**Your assignment:** Repeat exactly, and only, the lines of the entries below from the one with "(323, 338) = (335, 368): none -> yellow lemon" through the one with "camera: 105 degrees right, 15 degrees up", both ends included.

**Data section:**
::::
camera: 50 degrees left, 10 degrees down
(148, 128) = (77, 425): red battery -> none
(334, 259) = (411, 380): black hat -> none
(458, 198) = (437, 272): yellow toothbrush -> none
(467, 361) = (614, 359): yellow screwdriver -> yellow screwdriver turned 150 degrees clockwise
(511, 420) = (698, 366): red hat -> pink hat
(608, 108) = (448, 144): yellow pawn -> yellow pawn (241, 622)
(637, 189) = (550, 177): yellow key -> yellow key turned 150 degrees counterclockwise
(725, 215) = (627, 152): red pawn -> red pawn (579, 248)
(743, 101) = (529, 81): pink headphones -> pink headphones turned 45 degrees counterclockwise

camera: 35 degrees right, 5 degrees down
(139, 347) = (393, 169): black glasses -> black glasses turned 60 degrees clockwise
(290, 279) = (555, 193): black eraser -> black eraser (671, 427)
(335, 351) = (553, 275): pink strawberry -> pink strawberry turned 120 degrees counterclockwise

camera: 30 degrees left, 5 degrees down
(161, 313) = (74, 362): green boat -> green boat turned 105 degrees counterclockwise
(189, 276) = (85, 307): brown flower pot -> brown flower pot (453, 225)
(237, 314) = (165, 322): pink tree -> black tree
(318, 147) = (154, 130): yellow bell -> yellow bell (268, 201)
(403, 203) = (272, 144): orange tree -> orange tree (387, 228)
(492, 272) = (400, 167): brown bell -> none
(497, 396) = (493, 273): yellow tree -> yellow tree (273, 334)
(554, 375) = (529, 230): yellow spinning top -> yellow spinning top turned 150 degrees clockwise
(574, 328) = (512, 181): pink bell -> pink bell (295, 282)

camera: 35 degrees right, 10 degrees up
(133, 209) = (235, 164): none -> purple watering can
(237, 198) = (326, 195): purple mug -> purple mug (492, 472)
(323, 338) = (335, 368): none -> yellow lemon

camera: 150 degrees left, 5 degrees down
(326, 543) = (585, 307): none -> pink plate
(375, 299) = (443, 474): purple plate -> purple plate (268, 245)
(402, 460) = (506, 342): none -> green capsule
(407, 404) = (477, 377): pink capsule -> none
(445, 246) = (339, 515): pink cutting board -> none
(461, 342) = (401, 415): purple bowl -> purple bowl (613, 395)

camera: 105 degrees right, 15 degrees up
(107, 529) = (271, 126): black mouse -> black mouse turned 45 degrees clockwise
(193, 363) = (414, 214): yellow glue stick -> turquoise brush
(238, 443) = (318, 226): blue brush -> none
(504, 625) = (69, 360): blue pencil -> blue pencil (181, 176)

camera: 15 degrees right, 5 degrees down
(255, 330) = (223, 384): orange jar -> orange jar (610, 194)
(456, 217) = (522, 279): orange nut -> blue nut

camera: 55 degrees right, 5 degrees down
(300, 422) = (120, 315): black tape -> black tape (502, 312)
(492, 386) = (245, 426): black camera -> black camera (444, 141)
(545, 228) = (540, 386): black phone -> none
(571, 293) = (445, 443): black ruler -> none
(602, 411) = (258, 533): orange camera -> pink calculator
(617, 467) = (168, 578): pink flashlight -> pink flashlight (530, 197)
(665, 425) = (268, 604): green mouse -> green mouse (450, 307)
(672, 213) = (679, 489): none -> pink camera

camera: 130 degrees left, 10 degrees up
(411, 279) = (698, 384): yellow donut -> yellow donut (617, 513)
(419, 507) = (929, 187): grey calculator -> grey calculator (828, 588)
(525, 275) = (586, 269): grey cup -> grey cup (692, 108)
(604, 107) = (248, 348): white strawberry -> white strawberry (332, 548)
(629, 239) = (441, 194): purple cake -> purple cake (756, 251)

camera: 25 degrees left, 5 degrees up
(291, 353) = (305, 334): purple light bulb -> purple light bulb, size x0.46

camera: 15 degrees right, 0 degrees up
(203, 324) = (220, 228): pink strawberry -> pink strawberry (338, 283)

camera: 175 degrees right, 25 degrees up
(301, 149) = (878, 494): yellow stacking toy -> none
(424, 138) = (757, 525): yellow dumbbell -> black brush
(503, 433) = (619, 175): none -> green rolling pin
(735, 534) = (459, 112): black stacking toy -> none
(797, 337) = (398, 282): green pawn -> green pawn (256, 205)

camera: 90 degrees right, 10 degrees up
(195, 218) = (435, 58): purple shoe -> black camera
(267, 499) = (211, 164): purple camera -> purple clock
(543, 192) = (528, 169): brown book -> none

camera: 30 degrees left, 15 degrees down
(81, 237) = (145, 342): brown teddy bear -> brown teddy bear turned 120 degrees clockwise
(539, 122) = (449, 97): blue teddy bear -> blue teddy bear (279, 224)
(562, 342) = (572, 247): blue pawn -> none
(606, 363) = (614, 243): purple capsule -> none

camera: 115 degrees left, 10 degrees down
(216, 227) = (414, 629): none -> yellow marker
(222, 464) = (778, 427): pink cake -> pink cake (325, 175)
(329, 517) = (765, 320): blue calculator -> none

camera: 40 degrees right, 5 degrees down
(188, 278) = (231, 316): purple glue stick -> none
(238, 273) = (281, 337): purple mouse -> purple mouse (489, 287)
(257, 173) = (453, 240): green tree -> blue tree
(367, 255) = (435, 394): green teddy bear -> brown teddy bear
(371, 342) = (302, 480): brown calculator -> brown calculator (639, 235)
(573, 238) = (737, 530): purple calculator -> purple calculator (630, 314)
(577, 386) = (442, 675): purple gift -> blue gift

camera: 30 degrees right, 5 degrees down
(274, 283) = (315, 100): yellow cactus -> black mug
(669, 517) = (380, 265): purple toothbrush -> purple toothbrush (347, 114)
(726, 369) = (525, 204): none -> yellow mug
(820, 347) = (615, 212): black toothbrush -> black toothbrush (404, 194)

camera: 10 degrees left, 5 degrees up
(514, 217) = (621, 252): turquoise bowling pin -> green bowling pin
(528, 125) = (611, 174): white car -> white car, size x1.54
::::
**Response for this exercise:**
(323, 338) = (335, 368): none -> yellow lemon

camera: 150 degrees left, 5 degrees down
(326, 543) = (585, 307): none -> pink plate
(375, 299) = (443, 474): purple plate -> purple plate (268, 245)
(402, 460) = (506, 342): none -> green capsule
(407, 404) = (477, 377): pink capsule -> none
(445, 246) = (339, 515): pink cutting board -> none
(461, 342) = (401, 415): purple bowl -> purple bowl (613, 395)

camera: 105 degrees right, 15 degrees up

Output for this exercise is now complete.